**Assignment:**
All of the records below should be output exactly.
######
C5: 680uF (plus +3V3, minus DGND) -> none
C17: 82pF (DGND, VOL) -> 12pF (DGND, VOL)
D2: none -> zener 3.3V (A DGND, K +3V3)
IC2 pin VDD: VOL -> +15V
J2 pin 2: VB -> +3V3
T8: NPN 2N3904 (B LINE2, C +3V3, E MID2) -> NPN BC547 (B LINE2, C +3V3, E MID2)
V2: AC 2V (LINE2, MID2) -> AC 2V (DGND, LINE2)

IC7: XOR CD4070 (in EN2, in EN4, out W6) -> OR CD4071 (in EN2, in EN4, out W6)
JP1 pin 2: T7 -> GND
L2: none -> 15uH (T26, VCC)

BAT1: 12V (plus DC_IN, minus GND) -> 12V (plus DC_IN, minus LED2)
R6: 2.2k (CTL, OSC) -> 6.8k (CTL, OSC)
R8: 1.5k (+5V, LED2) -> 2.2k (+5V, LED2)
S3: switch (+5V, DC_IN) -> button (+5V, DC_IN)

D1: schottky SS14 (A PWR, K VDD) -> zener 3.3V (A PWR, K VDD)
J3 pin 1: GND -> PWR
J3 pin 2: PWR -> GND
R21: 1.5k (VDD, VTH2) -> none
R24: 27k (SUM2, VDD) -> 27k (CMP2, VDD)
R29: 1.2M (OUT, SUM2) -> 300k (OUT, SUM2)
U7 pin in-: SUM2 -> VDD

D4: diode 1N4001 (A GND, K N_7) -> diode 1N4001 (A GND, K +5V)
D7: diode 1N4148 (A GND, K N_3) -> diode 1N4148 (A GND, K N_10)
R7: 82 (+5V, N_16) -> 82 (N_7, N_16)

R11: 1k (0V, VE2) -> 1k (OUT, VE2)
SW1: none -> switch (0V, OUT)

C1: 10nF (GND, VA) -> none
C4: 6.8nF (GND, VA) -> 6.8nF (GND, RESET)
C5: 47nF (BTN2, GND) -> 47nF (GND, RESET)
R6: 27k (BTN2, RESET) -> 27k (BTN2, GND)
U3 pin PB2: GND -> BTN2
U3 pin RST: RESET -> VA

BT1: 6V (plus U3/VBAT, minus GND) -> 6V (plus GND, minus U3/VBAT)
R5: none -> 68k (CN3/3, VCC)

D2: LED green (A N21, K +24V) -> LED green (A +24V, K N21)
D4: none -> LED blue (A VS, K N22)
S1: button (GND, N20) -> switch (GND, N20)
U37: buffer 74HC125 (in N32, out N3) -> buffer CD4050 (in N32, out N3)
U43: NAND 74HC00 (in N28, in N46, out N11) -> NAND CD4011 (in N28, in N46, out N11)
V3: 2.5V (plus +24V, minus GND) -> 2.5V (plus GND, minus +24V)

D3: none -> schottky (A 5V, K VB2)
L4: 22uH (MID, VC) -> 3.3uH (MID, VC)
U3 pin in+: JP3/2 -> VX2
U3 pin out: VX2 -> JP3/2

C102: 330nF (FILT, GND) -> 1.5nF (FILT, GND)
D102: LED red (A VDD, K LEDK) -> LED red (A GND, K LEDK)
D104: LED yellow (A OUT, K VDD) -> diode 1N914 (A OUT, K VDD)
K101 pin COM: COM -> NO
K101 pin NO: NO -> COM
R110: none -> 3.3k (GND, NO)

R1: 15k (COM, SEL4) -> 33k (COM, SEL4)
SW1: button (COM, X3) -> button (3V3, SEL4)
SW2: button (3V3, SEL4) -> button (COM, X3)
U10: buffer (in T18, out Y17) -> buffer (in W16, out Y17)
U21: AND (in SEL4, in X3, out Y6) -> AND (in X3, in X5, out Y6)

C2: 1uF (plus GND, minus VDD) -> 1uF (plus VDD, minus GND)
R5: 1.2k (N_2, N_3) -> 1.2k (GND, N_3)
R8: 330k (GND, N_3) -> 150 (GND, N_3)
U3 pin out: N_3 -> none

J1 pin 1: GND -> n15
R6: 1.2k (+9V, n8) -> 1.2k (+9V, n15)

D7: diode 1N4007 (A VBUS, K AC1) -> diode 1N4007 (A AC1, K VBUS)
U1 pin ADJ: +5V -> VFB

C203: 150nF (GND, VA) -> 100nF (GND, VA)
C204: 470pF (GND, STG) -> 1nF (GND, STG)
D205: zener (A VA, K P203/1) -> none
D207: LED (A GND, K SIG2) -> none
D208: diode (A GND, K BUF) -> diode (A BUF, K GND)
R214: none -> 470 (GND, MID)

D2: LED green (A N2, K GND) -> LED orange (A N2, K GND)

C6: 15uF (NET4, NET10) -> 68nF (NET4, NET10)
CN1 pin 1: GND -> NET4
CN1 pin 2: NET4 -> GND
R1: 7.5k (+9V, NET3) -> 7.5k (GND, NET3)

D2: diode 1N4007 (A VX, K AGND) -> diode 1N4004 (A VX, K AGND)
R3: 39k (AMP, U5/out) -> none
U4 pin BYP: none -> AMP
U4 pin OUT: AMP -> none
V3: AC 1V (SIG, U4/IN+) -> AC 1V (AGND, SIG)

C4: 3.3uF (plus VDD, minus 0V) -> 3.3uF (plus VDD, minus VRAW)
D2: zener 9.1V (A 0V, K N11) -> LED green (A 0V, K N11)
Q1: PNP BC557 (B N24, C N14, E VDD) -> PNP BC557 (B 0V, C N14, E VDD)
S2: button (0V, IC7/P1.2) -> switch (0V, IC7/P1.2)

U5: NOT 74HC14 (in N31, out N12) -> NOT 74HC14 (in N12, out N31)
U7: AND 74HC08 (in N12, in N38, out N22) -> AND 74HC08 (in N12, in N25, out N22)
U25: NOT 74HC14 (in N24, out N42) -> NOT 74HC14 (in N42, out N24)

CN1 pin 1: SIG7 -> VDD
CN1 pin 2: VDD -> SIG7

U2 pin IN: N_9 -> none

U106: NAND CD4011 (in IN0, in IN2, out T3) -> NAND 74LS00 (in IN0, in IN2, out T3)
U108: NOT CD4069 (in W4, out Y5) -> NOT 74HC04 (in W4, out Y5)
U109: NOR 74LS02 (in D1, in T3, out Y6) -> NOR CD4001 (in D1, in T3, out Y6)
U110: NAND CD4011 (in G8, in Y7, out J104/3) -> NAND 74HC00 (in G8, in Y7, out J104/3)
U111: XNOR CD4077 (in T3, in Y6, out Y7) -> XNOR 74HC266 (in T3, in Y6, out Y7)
######
**Response box:**
C5: 680uF (plus +3V3, minus DGND) -> none
C17: 82pF (DGND, VOL) -> 12pF (DGND, VOL)
D2: none -> zener 3.3V (A DGND, K +3V3)
IC2 pin VDD: VOL -> +15V
J2 pin 2: VB -> +3V3
T8: NPN 2N3904 (B LINE2, C +3V3, E MID2) -> NPN BC547 (B LINE2, C +3V3, E MID2)
V2: AC 2V (LINE2, MID2) -> AC 2V (DGND, LINE2)

IC7: XOR CD4070 (in EN2, in EN4, out W6) -> OR CD4071 (in EN2, in EN4, out W6)
JP1 pin 2: T7 -> GND
L2: none -> 15uH (T26, VCC)

BAT1: 12V (plus DC_IN, minus GND) -> 12V (plus DC_IN, minus LED2)
R6: 2.2k (CTL, OSC) -> 6.8k (CTL, OSC)
R8: 1.5k (+5V, LED2) -> 2.2k (+5V, LED2)
S3: switch (+5V, DC_IN) -> button (+5V, DC_IN)

D1: schottky SS14 (A PWR, K VDD) -> zener 3.3V (A PWR, K VDD)
J3 pin 1: GND -> PWR
J3 pin 2: PWR -> GND
R21: 1.5k (VDD, VTH2) -> none
R24: 27k (SUM2, VDD) -> 27k (CMP2, VDD)
R29: 1.2M (OUT, SUM2) -> 300k (OUT, SUM2)
U7 pin in-: SUM2 -> VDD

D4: diode 1N4001 (A GND, K N_7) -> diode 1N4001 (A GND, K +5V)
D7: diode 1N4148 (A GND, K N_3) -> diode 1N4148 (A GND, K N_10)
R7: 82 (+5V, N_16) -> 82 (N_7, N_16)

R11: 1k (0V, VE2) -> 1k (OUT, VE2)
SW1: none -> switch (0V, OUT)

C1: 10nF (GND, VA) -> none
C4: 6.8nF (GND, VA) -> 6.8nF (GND, RESET)
C5: 47nF (BTN2, GND) -> 47nF (GND, RESET)
R6: 27k (BTN2, RESET) -> 27k (BTN2, GND)
U3 pin PB2: GND -> BTN2
U3 pin RST: RESET -> VA

BT1: 6V (plus U3/VBAT, minus GND) -> 6V (plus GND, minus U3/VBAT)
R5: none -> 68k (CN3/3, VCC)

D2: LED green (A N21, K +24V) -> LED green (A +24V, K N21)
D4: none -> LED blue (A VS, K N22)
S1: button (GND, N20) -> switch (GND, N20)
U37: buffer 74HC125 (in N32, out N3) -> buffer CD4050 (in N32, out N3)
U43: NAND 74HC00 (in N28, in N46, out N11) -> NAND CD4011 (in N28, in N46, out N11)
V3: 2.5V (plus +24V, minus GND) -> 2.5V (plus GND, minus +24V)

D3: none -> schottky (A 5V, K VB2)
L4: 22uH (MID, VC) -> 3.3uH (MID, VC)
U3 pin in+: JP3/2 -> VX2
U3 pin out: VX2 -> JP3/2

C102: 330nF (FILT, GND) -> 1.5nF (FILT, GND)
D102: LED red (A VDD, K LEDK) -> LED red (A GND, K LEDK)
D104: LED yellow (A OUT, K VDD) -> diode 1N914 (A OUT, K VDD)
K101 pin COM: COM -> NO
K101 pin NO: NO -> COM
R110: none -> 3.3k (GND, NO)

R1: 15k (COM, SEL4) -> 33k (COM, SEL4)
SW1: button (COM, X3) -> button (3V3, SEL4)
SW2: button (3V3, SEL4) -> button (COM, X3)
U10: buffer (in T18, out Y17) -> buffer (in W16, out Y17)
U21: AND (in SEL4, in X3, out Y6) -> AND (in X3, in X5, out Y6)

C2: 1uF (plus GND, minus VDD) -> 1uF (plus VDD, minus GND)
R5: 1.2k (N_2, N_3) -> 1.2k (GND, N_3)
R8: 330k (GND, N_3) -> 150 (GND, N_3)
U3 pin out: N_3 -> none

J1 pin 1: GND -> n15
R6: 1.2k (+9V, n8) -> 1.2k (+9V, n15)

D7: diode 1N4007 (A VBUS, K AC1) -> diode 1N4007 (A AC1, K VBUS)
U1 pin ADJ: +5V -> VFB

C203: 150nF (GND, VA) -> 100nF (GND, VA)
C204: 470pF (GND, STG) -> 1nF (GND, STG)
D205: zener (A VA, K P203/1) -> none
D207: LED (A GND, K SIG2) -> none
D208: diode (A GND, K BUF) -> diode (A BUF, K GND)
R214: none -> 470 (GND, MID)

D2: LED green (A N2, K GND) -> LED orange (A N2, K GND)

C6: 15uF (NET4, NET10) -> 68nF (NET4, NET10)
CN1 pin 1: GND -> NET4
CN1 pin 2: NET4 -> GND
R1: 7.5k (+9V, NET3) -> 7.5k (GND, NET3)

D2: diode 1N4007 (A VX, K AGND) -> diode 1N4004 (A VX, K AGND)
R3: 39k (AMP, U5/out) -> none
U4 pin BYP: none -> AMP
U4 pin OUT: AMP -> none
V3: AC 1V (SIG, U4/IN+) -> AC 1V (AGND, SIG)

C4: 3.3uF (plus VDD, minus 0V) -> 3.3uF (plus VDD, minus VRAW)
D2: zener 9.1V (A 0V, K N11) -> LED green (A 0V, K N11)
Q1: PNP BC557 (B N24, C N14, E VDD) -> PNP BC557 (B 0V, C N14, E VDD)
S2: button (0V, IC7/P1.2) -> switch (0V, IC7/P1.2)

U5: NOT 74HC14 (in N31, out N12) -> NOT 74HC14 (in N12, out N31)
U7: AND 74HC08 (in N12, in N38, out N22) -> AND 74HC08 (in N12, in N25, out N22)
U25: NOT 74HC14 (in N24, out N42) -> NOT 74HC14 (in N42, out N24)

CN1 pin 1: SIG7 -> VDD
CN1 pin 2: VDD -> SIG7

U2 pin IN: N_9 -> none

U106: NAND CD4011 (in IN0, in IN2, out T3) -> NAND 74LS00 (in IN0, in IN2, out T3)
U108: NOT CD4069 (in W4, out Y5) -> NOT 74HC04 (in W4, out Y5)
U109: NOR 74LS02 (in D1, in T3, out Y6) -> NOR CD4001 (in D1, in T3, out Y6)
U110: NAND CD4011 (in G8, in Y7, out J104/3) -> NAND 74HC00 (in G8, in Y7, out J104/3)
U111: XNOR CD4077 (in T3, in Y6, out Y7) -> XNOR 74HC266 (in T3, in Y6, out Y7)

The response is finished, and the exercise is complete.